__WHAT IS REQUIRED__. Write down nothing except how many lines in the entries contain "white".

__RECORDS SUPPLIED__.
.....
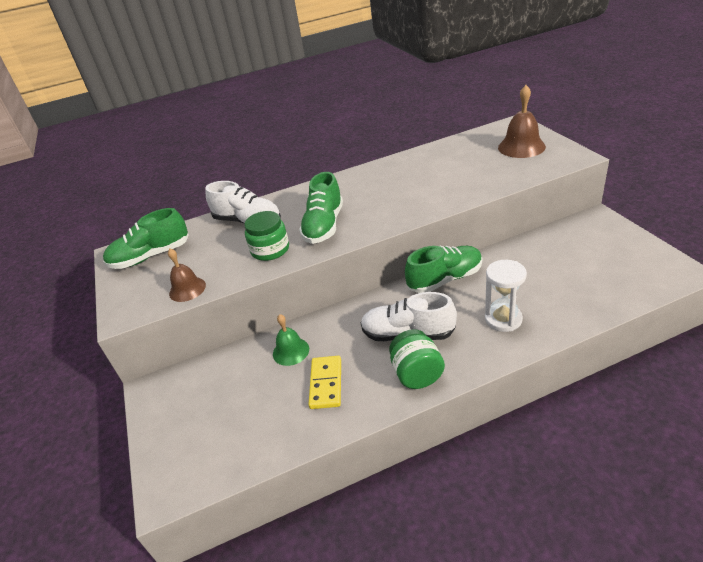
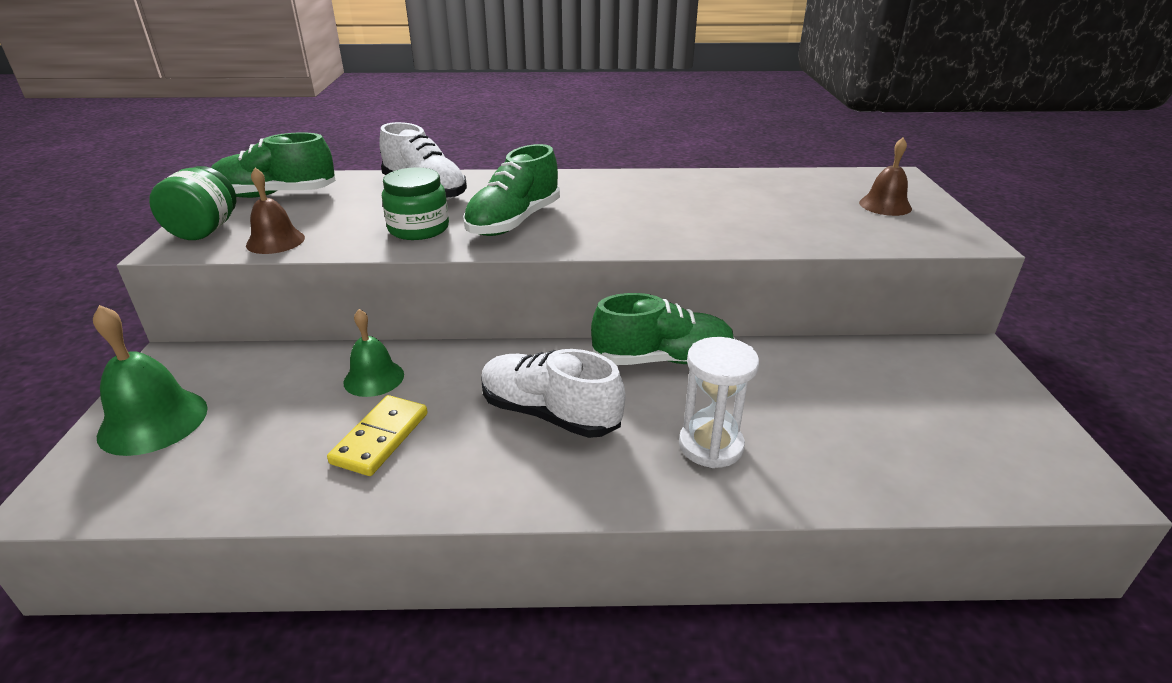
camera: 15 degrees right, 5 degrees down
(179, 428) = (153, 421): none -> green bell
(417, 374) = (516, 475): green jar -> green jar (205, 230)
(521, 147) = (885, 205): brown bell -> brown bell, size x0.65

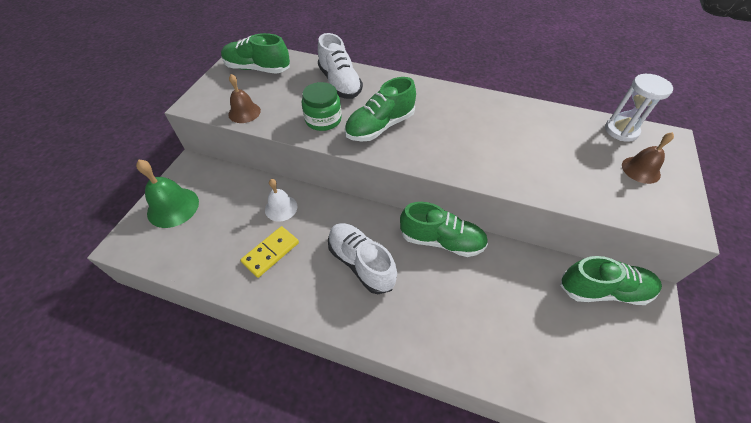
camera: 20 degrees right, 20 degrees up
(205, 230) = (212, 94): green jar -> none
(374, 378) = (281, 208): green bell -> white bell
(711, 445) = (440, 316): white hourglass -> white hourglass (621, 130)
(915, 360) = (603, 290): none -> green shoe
.....
__SOLUTION BELOW__. 2